▶ TASK PROMPT
Without including the pictures, copy out every line below.

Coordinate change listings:

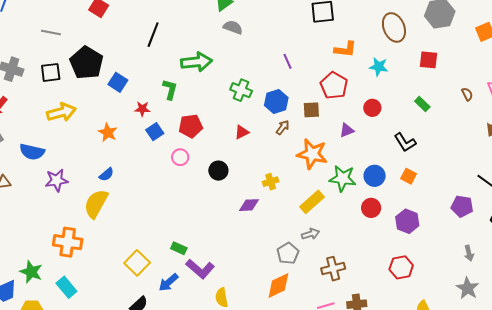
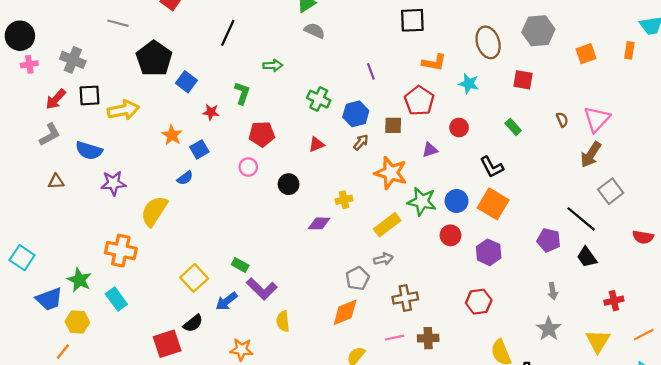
green arrow: (197, 62) -> (273, 65), size x0.6
black square: (51, 72) -> (89, 95), moved
blue square: (155, 132) -> (199, 149), moved
blue semicircle: (106, 174) -> (185, 178), moved
orange square: (409, 176) -> (493, 204), size x1.8

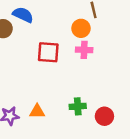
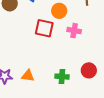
orange circle: (81, 28) -> (59, 11), moved
red circle: (104, 116) -> (89, 70), moved

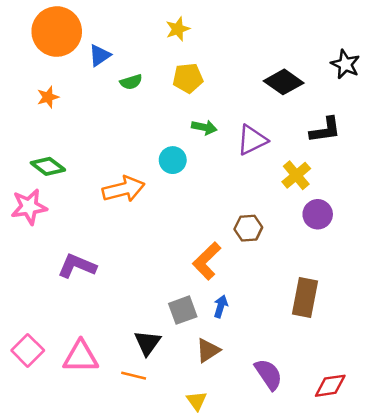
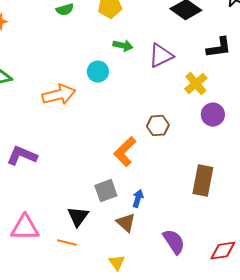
blue arrow: (221, 306) -> (138, 199), moved
brown triangle: (208, 350) -> (126, 223), turned -45

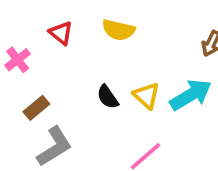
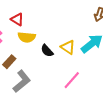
yellow semicircle: (118, 30) -> (27, 37), moved

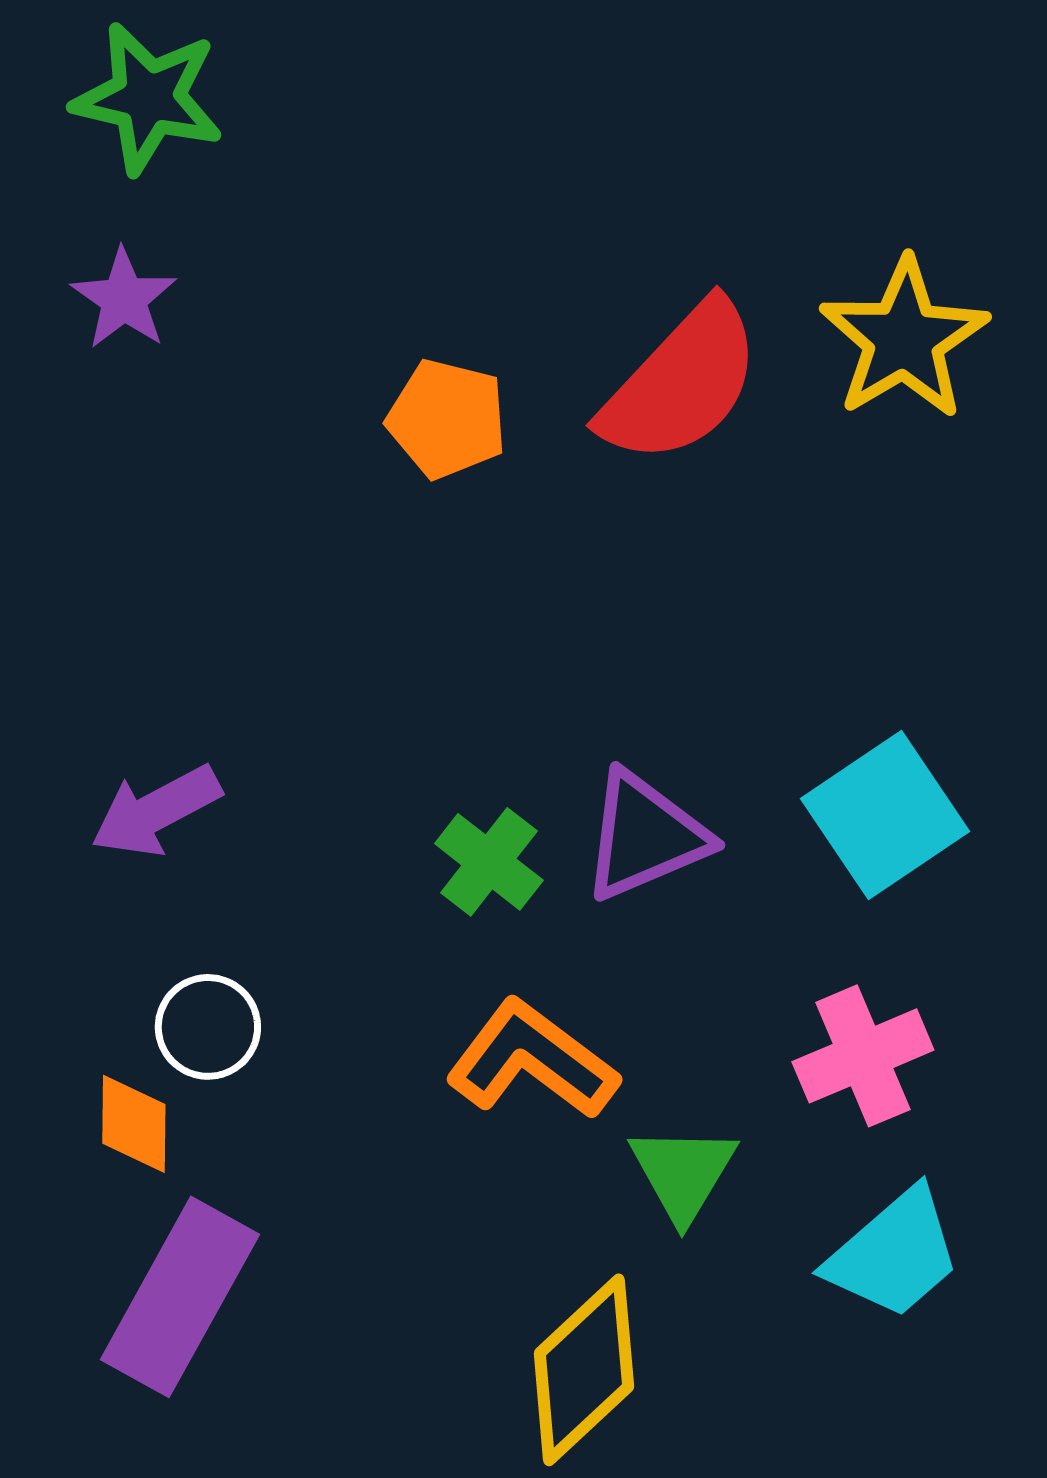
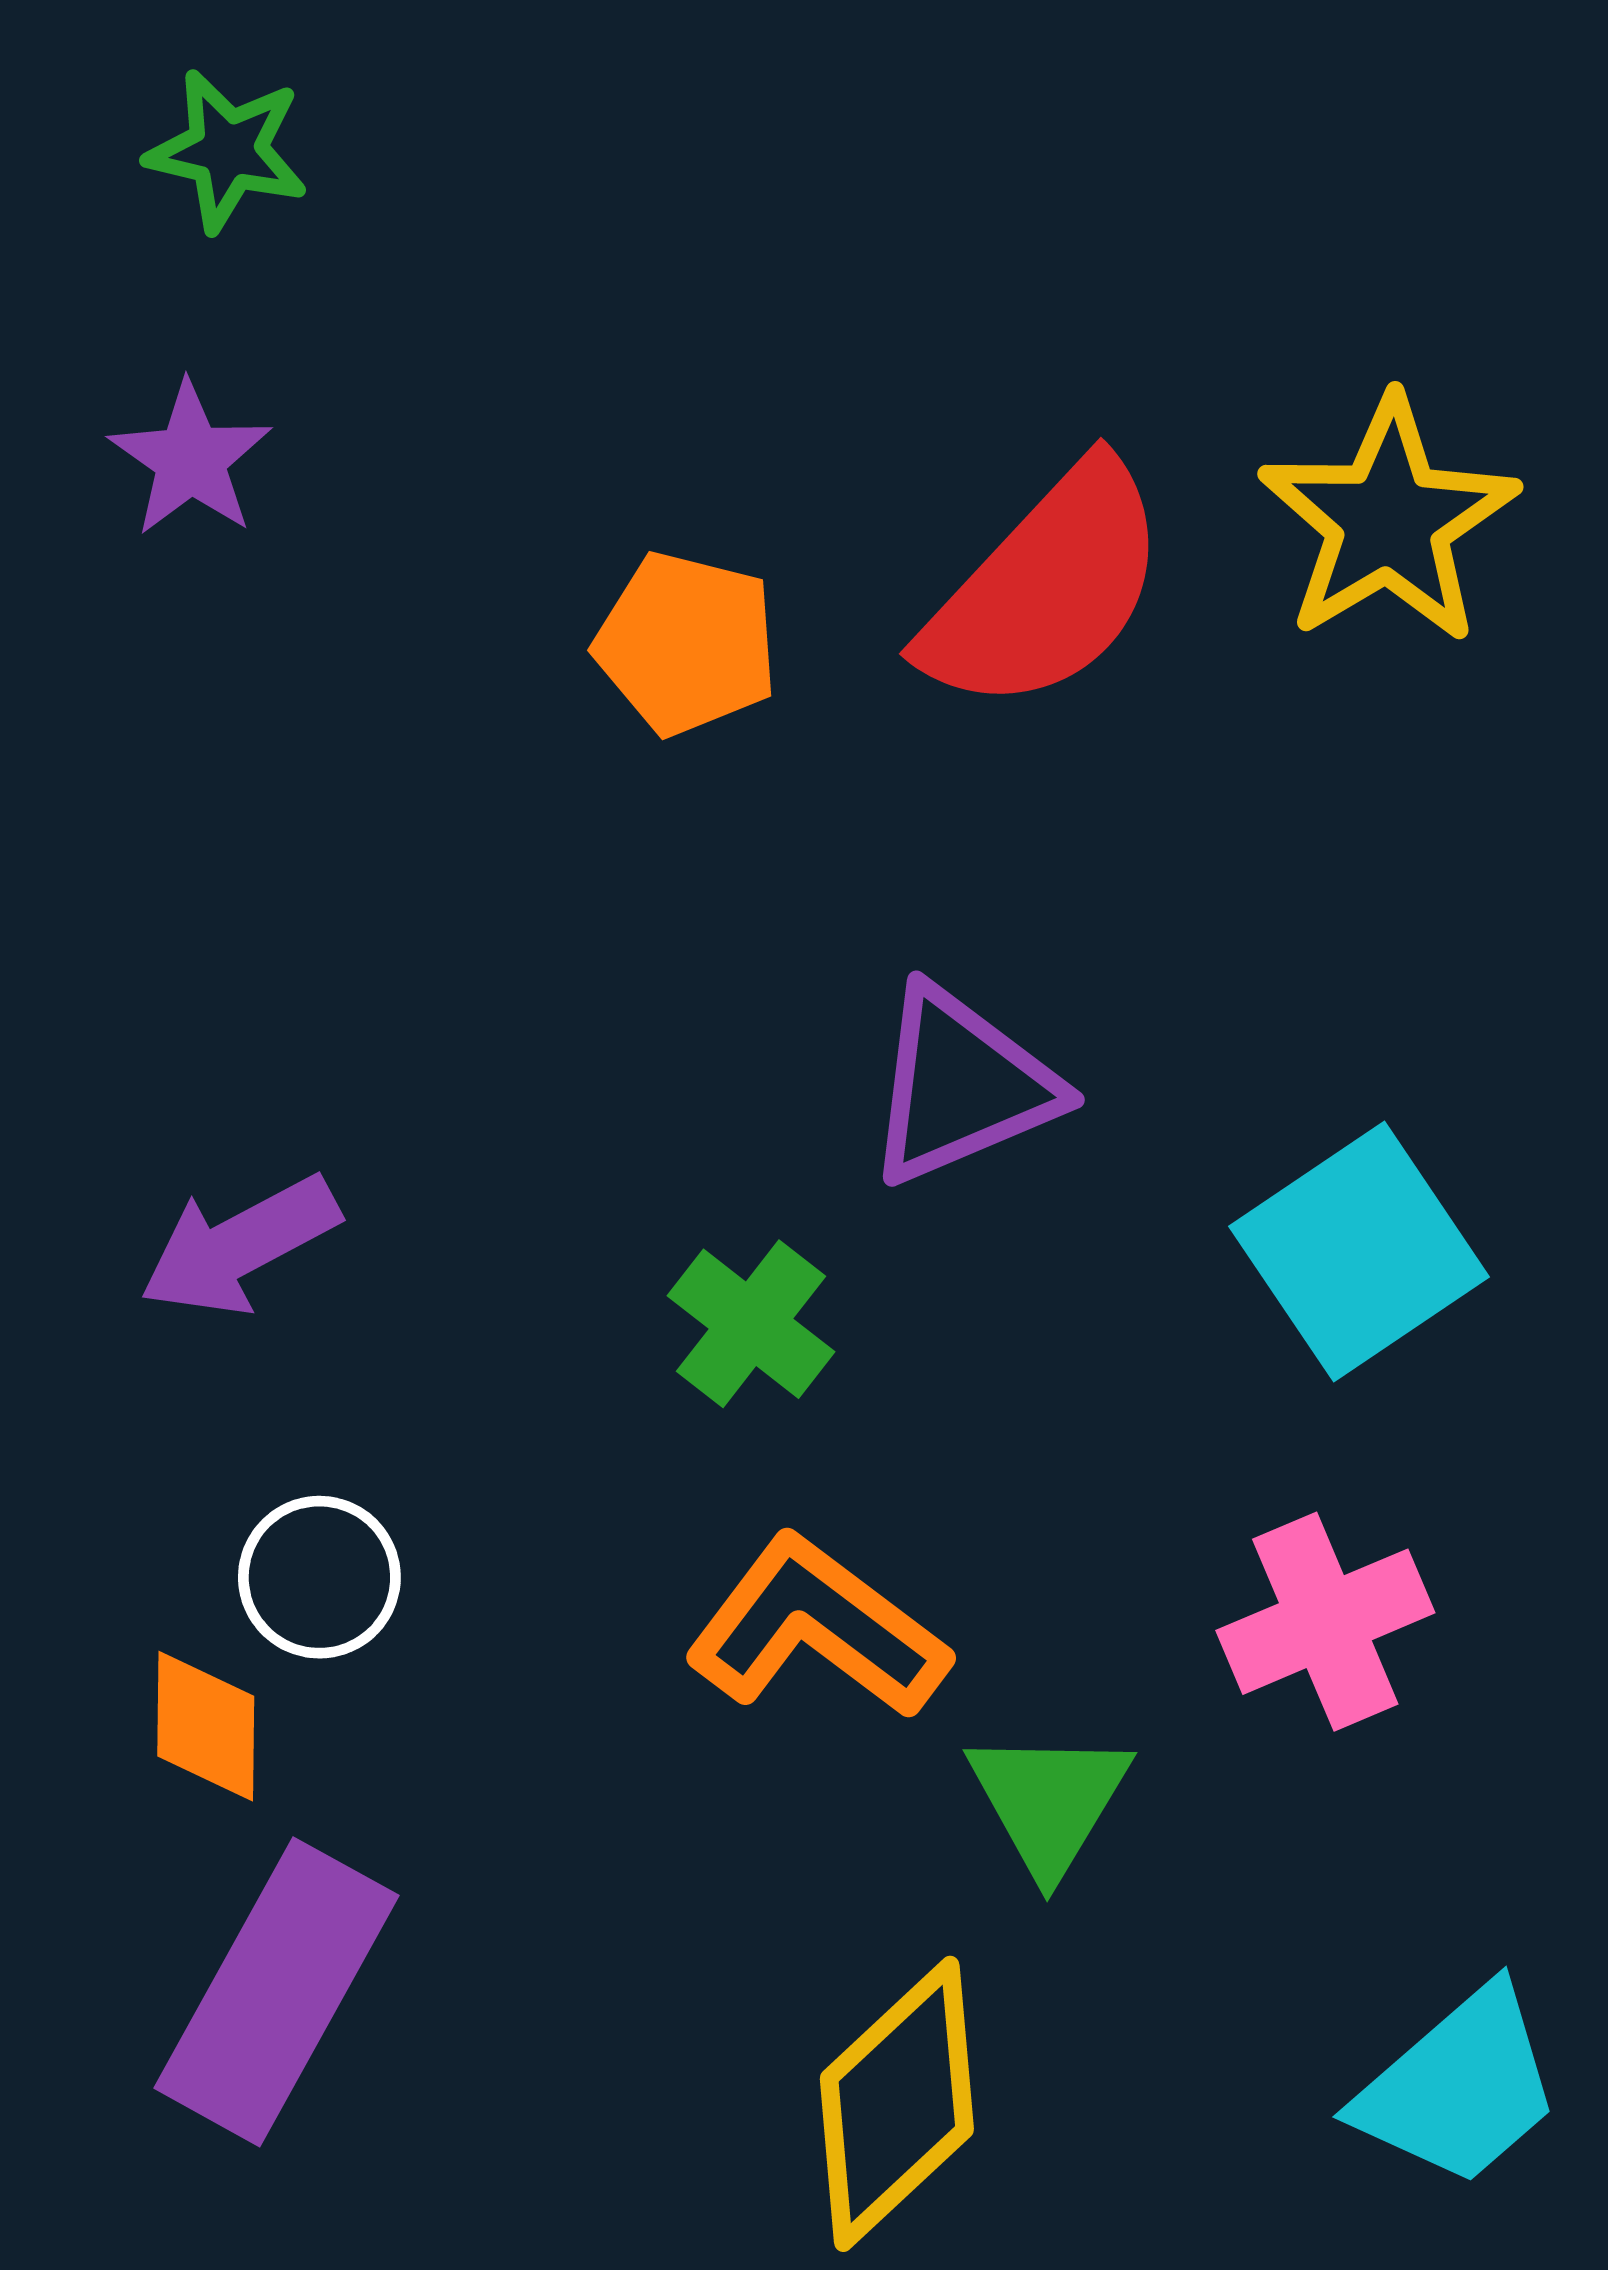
green star: (148, 98) -> (227, 150), size x0.7
purple triangle: (645, 836) -> (961, 1086), moved
cyan trapezoid: (894, 1254) -> (1459, 2087), moved

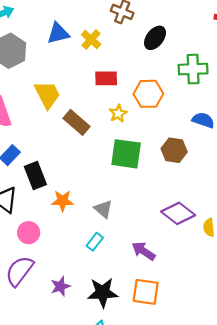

▶ RESPONSE
green arrow: (197, 62) -> (273, 65), size x0.6
black square: (51, 72) -> (89, 95), moved
blue square: (155, 132) -> (199, 149), moved
blue semicircle: (106, 174) -> (185, 178), moved
orange square: (409, 176) -> (493, 204), size x1.8

orange circle: (81, 28) -> (59, 11), moved
red circle: (104, 116) -> (89, 70), moved

blue arrow: (221, 306) -> (138, 199), moved
brown triangle: (208, 350) -> (126, 223), turned -45

yellow semicircle: (118, 30) -> (27, 37), moved

green star: (148, 98) -> (227, 150), size x0.7
purple triangle: (645, 836) -> (961, 1086), moved
cyan trapezoid: (894, 1254) -> (1459, 2087), moved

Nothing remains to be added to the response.